#### [Problem statement]
Write out all of the records, keeping each one exactly as written.

#### [Dataset entries]
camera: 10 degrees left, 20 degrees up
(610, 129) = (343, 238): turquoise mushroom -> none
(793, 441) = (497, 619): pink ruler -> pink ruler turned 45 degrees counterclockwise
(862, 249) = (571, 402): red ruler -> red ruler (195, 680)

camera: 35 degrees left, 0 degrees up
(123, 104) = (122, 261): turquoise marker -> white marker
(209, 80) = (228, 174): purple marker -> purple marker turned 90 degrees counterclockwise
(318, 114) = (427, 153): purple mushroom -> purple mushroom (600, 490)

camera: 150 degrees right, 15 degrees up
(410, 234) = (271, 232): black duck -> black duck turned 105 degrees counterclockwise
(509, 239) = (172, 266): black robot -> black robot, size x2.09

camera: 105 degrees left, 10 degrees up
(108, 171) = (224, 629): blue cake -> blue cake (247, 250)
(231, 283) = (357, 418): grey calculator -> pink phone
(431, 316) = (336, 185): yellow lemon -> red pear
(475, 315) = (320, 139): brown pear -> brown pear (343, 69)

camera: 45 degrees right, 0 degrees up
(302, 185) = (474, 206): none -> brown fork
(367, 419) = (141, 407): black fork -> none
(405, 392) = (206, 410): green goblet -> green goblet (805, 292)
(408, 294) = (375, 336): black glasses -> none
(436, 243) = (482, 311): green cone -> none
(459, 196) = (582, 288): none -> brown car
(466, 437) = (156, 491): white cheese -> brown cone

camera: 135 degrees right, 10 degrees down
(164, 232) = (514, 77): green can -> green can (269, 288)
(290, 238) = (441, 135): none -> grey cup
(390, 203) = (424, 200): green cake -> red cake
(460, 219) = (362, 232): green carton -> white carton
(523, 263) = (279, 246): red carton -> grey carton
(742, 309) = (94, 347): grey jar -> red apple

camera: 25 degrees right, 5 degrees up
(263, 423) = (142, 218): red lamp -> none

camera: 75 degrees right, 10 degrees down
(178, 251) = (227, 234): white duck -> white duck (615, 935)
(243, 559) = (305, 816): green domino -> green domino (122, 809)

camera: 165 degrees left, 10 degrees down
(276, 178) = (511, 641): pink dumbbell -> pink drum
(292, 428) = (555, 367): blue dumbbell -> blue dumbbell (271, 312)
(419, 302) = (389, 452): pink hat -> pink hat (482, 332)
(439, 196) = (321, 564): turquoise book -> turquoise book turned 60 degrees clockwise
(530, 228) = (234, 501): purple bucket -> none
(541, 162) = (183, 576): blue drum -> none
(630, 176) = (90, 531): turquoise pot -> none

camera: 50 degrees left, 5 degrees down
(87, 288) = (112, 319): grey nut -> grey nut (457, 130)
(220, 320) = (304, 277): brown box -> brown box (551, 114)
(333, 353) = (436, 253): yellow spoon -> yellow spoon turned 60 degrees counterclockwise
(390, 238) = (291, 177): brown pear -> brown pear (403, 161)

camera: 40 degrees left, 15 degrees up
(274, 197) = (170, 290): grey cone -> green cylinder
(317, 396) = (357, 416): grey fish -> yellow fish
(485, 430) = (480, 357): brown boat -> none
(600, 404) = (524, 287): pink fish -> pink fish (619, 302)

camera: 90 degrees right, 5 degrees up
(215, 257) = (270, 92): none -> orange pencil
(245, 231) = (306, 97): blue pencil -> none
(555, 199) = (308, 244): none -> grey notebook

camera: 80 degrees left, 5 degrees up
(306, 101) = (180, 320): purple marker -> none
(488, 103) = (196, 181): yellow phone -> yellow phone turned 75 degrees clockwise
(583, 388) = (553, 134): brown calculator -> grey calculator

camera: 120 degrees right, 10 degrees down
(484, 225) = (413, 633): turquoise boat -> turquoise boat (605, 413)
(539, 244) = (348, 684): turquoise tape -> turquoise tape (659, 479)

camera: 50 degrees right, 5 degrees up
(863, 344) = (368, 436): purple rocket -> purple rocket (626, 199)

#### [Written response]
camera: 10 degrees left, 20 degrees up
(610, 129) = (343, 238): turquoise mushroom -> none
(793, 441) = (497, 619): pink ruler -> pink ruler turned 45 degrees counterclockwise
(862, 249) = (571, 402): red ruler -> red ruler (195, 680)

camera: 35 degrees left, 0 degrees up
(123, 104) = (122, 261): turquoise marker -> white marker
(209, 80) = (228, 174): purple marker -> purple marker turned 90 degrees counterclockwise
(318, 114) = (427, 153): purple mushroom -> purple mushroom (600, 490)

camera: 150 degrees right, 15 degrees up
(410, 234) = (271, 232): black duck -> black duck turned 105 degrees counterclockwise
(509, 239) = (172, 266): black robot -> black robot, size x2.09

camera: 105 degrees left, 10 degrees up
(108, 171) = (224, 629): blue cake -> blue cake (247, 250)
(231, 283) = (357, 418): grey calculator -> pink phone
(431, 316) = (336, 185): yellow lemon -> red pear
(475, 315) = (320, 139): brown pear -> brown pear (343, 69)

camera: 45 degrees right, 0 degrees up
(302, 185) = (474, 206): none -> brown fork
(367, 419) = (141, 407): black fork -> none
(405, 392) = (206, 410): green goblet -> green goblet (805, 292)
(408, 294) = (375, 336): black glasses -> none
(436, 243) = (482, 311): green cone -> none
(459, 196) = (582, 288): none -> brown car
(466, 437) = (156, 491): white cheese -> brown cone

camera: 135 degrees right, 10 degrees down
(164, 232) = (514, 77): green can -> green can (269, 288)
(290, 238) = (441, 135): none -> grey cup
(390, 203) = (424, 200): green cake -> red cake
(460, 219) = (362, 232): green carton -> white carton
(523, 263) = (279, 246): red carton -> grey carton
(742, 309) = (94, 347): grey jar -> red apple

camera: 25 degrees right, 5 degrees up
(263, 423) = (142, 218): red lamp -> none

camera: 75 degrees right, 10 degrees down
(178, 251) = (227, 234): white duck -> white duck (615, 935)
(243, 559) = (305, 816): green domino -> green domino (122, 809)

camera: 165 degrees left, 10 degrees down
(276, 178) = (511, 641): pink dumbbell -> pink drum
(292, 428) = (555, 367): blue dumbbell -> blue dumbbell (271, 312)
(419, 302) = (389, 452): pink hat -> pink hat (482, 332)
(439, 196) = (321, 564): turquoise book -> turquoise book turned 60 degrees clockwise
(530, 228) = (234, 501): purple bucket -> none
(541, 162) = (183, 576): blue drum -> none
(630, 176) = (90, 531): turquoise pot -> none

camera: 50 degrees left, 5 degrees down
(87, 288) = (112, 319): grey nut -> grey nut (457, 130)
(220, 320) = (304, 277): brown box -> brown box (551, 114)
(333, 353) = (436, 253): yellow spoon -> yellow spoon turned 60 degrees counterclockwise
(390, 238) = (291, 177): brown pear -> brown pear (403, 161)

camera: 40 degrees left, 15 degrees up
(274, 197) = (170, 290): grey cone -> green cylinder
(317, 396) = (357, 416): grey fish -> yellow fish
(485, 430) = (480, 357): brown boat -> none
(600, 404) = (524, 287): pink fish -> pink fish (619, 302)

camera: 90 degrees right, 5 degrees up
(215, 257) = (270, 92): none -> orange pencil
(245, 231) = (306, 97): blue pencil -> none
(555, 199) = (308, 244): none -> grey notebook

camera: 80 degrees left, 5 degrees up
(306, 101) = (180, 320): purple marker -> none
(488, 103) = (196, 181): yellow phone -> yellow phone turned 75 degrees clockwise
(583, 388) = (553, 134): brown calculator -> grey calculator

camera: 120 degrees right, 10 degrees down
(484, 225) = (413, 633): turquoise boat -> turquoise boat (605, 413)
(539, 244) = (348, 684): turquoise tape -> turquoise tape (659, 479)

camera: 50 degrees right, 5 degrees up
(863, 344) = (368, 436): purple rocket -> purple rocket (626, 199)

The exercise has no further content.